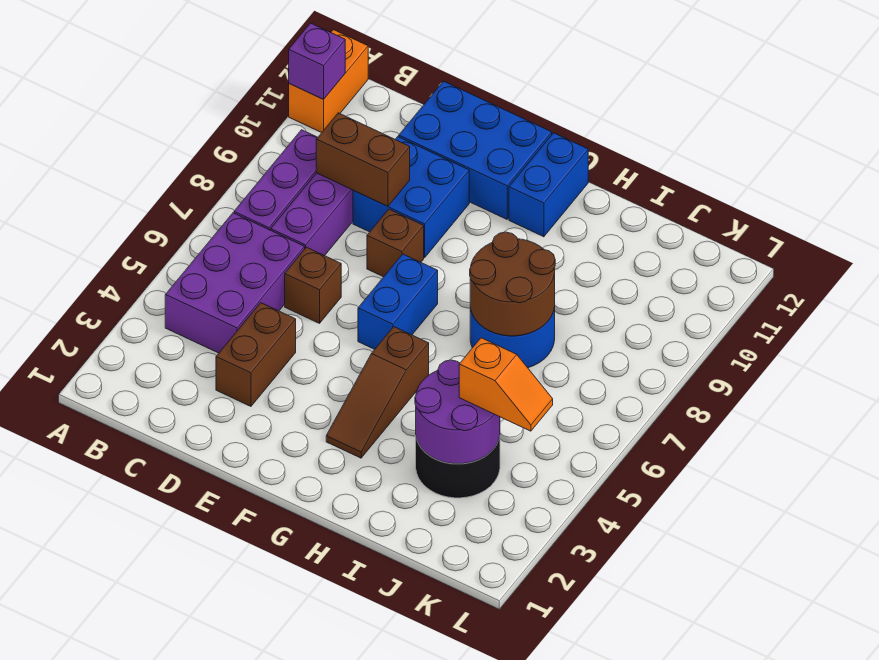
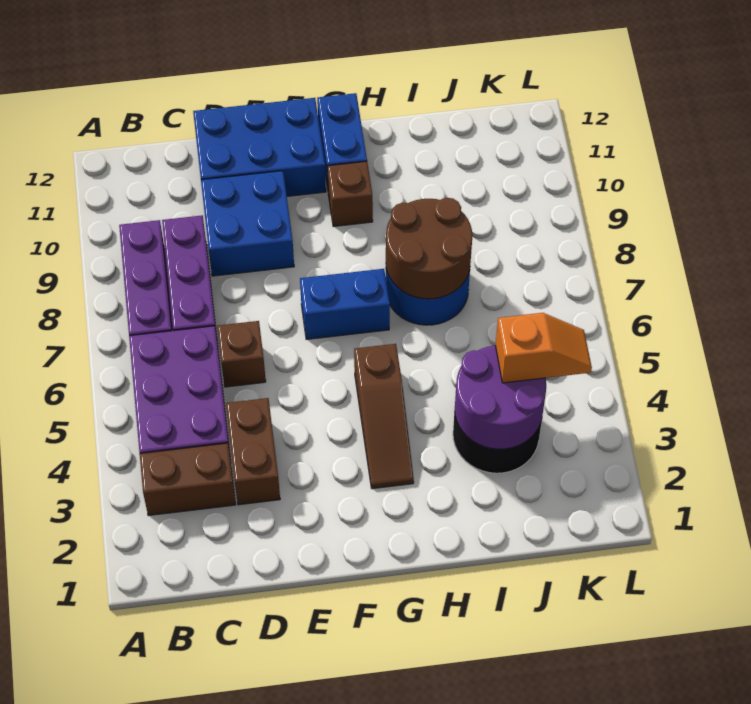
orange brick A11:A12 level 1 -> none
purple brick A11 level 2 -> none
brown brick C9:D9 level 2 -> brown brick B3:C3 level 1
brown brick E8 level 1 -> brown brick G10 level 1
blue brick F6:F7 level 1 -> blue brick F7:G7 level 1

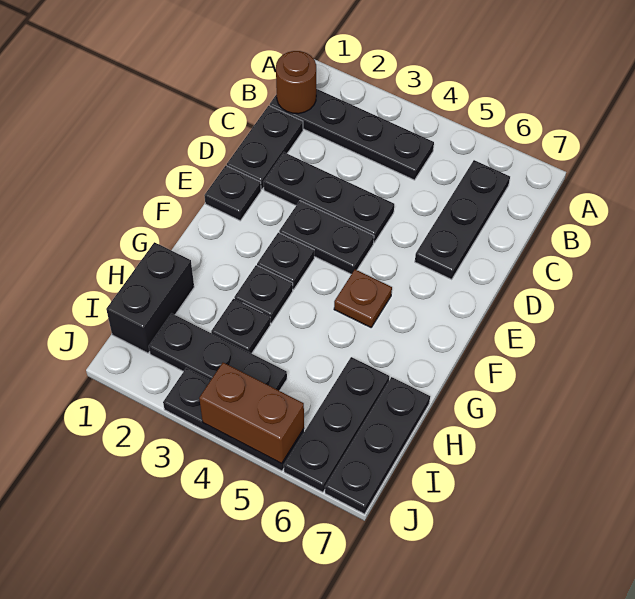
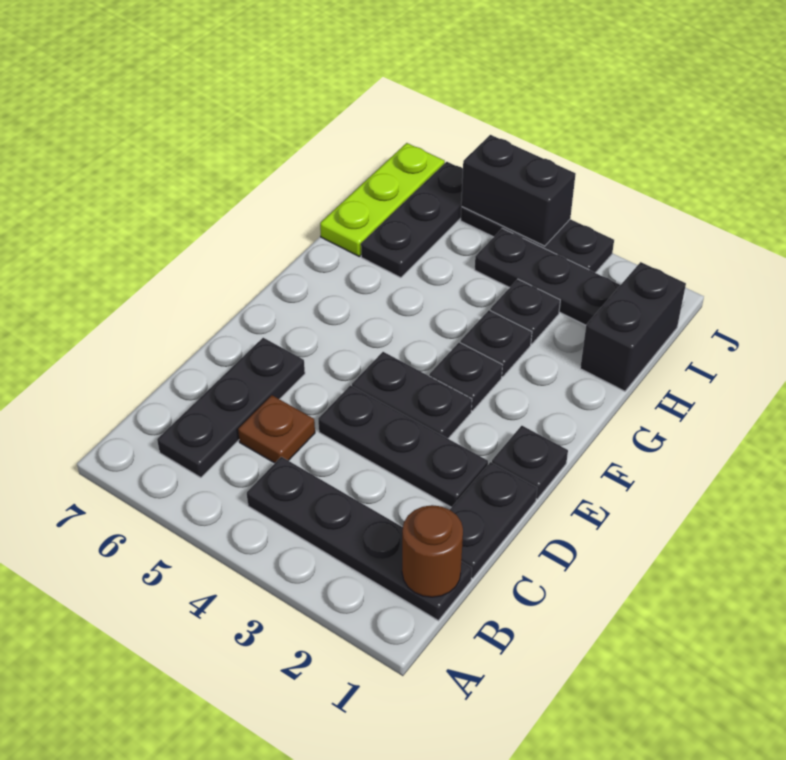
brown plate F5 level 1 -> brown plate C5 level 1
black plate H7:J7 level 1 -> lime plate H7:J7 level 1
brown brick J4:J5 level 2 -> black brick J4:J5 level 2

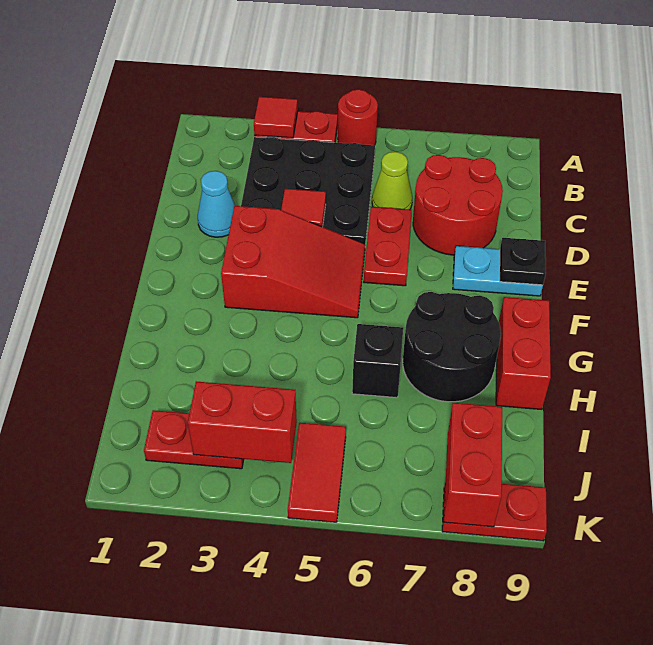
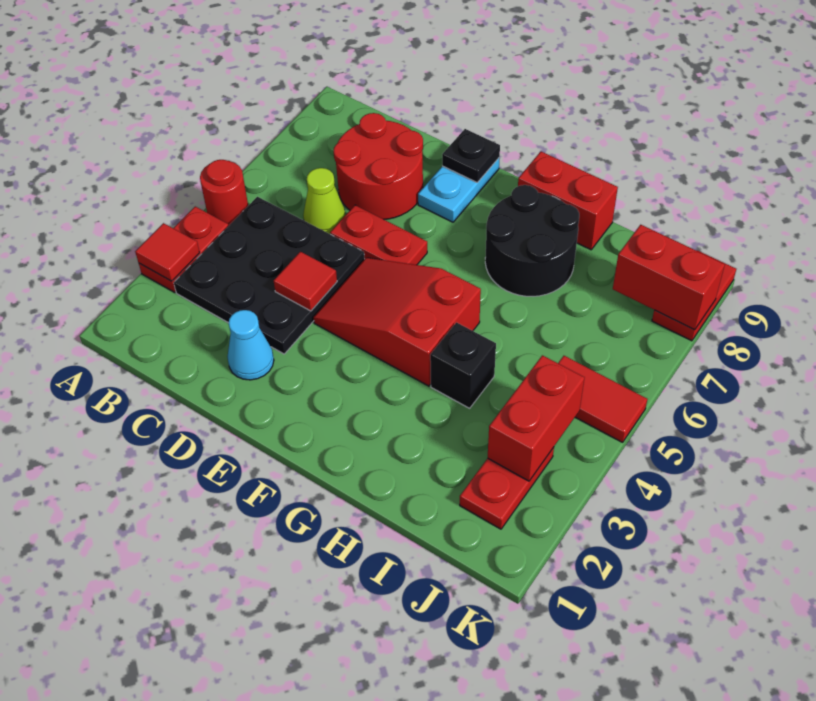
red slope E3:F5 level 1 top 3 -> red slope E4:G5 level 1 top G
black brick H6 level 1 -> black brick H4 level 1

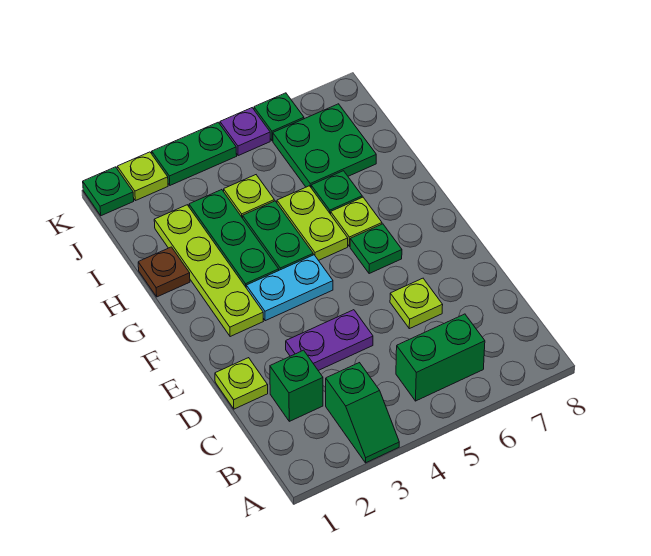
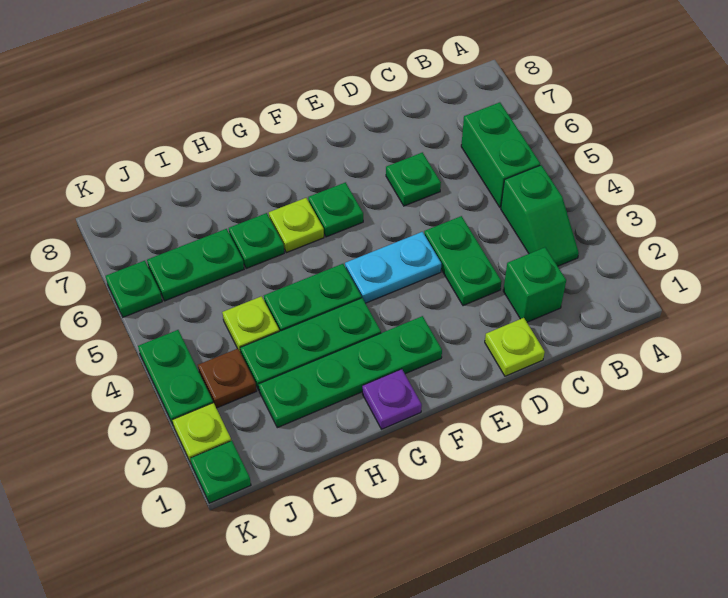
green slope A3:B3 level 1 top B -> green slope B3:B4 level 1 top 4
purple plate D3:D4 level 1 -> green plate D3:D4 level 1
lime plate D6 level 1 -> green plate D6 level 1
lime plate F2:I2 level 1 -> green plate F2:I2 level 1
cyan plate F3:F4 level 1 -> cyan plate E4:F4 level 1
lime plate G5:H5 level 1 -> none
brown plate H1 level 1 -> brown plate J3 level 1
green plate I6:J7 level 1 -> green plate I6:J6 level 1
purple plate K5 level 1 -> purple plate G1 level 1

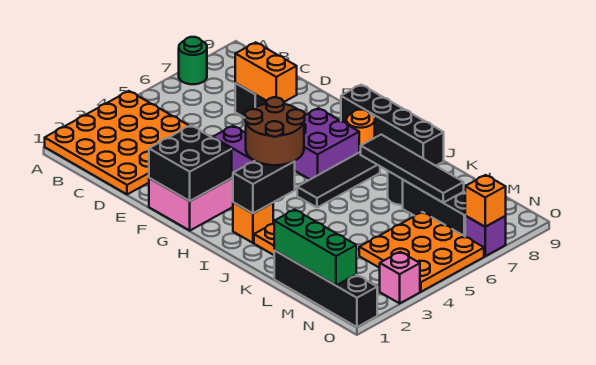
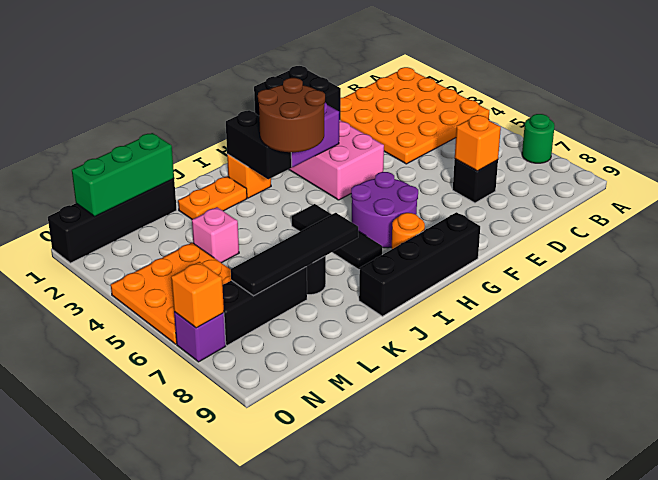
orange brick D7:E7 level 2 -> orange brick D7 level 2
purple brick G6:H7 level 1 -> purple round brick G6:H7 level 1
pink brick O3 level 1 -> pink brick L4 level 1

■ DESCRIPTION OF THE TASK ■
Text only, no pictures: copy every entry exactly.

■ ANSWER BELOW ■
orange brick A11:A12 level 1 -> none
purple brick A11 level 2 -> none
brown brick C9:D9 level 2 -> brown brick B3:C3 level 1
brown brick E8 level 1 -> brown brick G10 level 1
blue brick F6:F7 level 1 -> blue brick F7:G7 level 1

brown plate F5 level 1 -> brown plate C5 level 1
black plate H7:J7 level 1 -> lime plate H7:J7 level 1
brown brick J4:J5 level 2 -> black brick J4:J5 level 2

red slope E3:F5 level 1 top 3 -> red slope E4:G5 level 1 top G
black brick H6 level 1 -> black brick H4 level 1

green slope A3:B3 level 1 top B -> green slope B3:B4 level 1 top 4
purple plate D3:D4 level 1 -> green plate D3:D4 level 1
lime plate D6 level 1 -> green plate D6 level 1
lime plate F2:I2 level 1 -> green plate F2:I2 level 1
cyan plate F3:F4 level 1 -> cyan plate E4:F4 level 1
lime plate G5:H5 level 1 -> none
brown plate H1 level 1 -> brown plate J3 level 1
green plate I6:J7 level 1 -> green plate I6:J6 level 1
purple plate K5 level 1 -> purple plate G1 level 1

orange brick D7:E7 level 2 -> orange brick D7 level 2
purple brick G6:H7 level 1 -> purple round brick G6:H7 level 1
pink brick O3 level 1 -> pink brick L4 level 1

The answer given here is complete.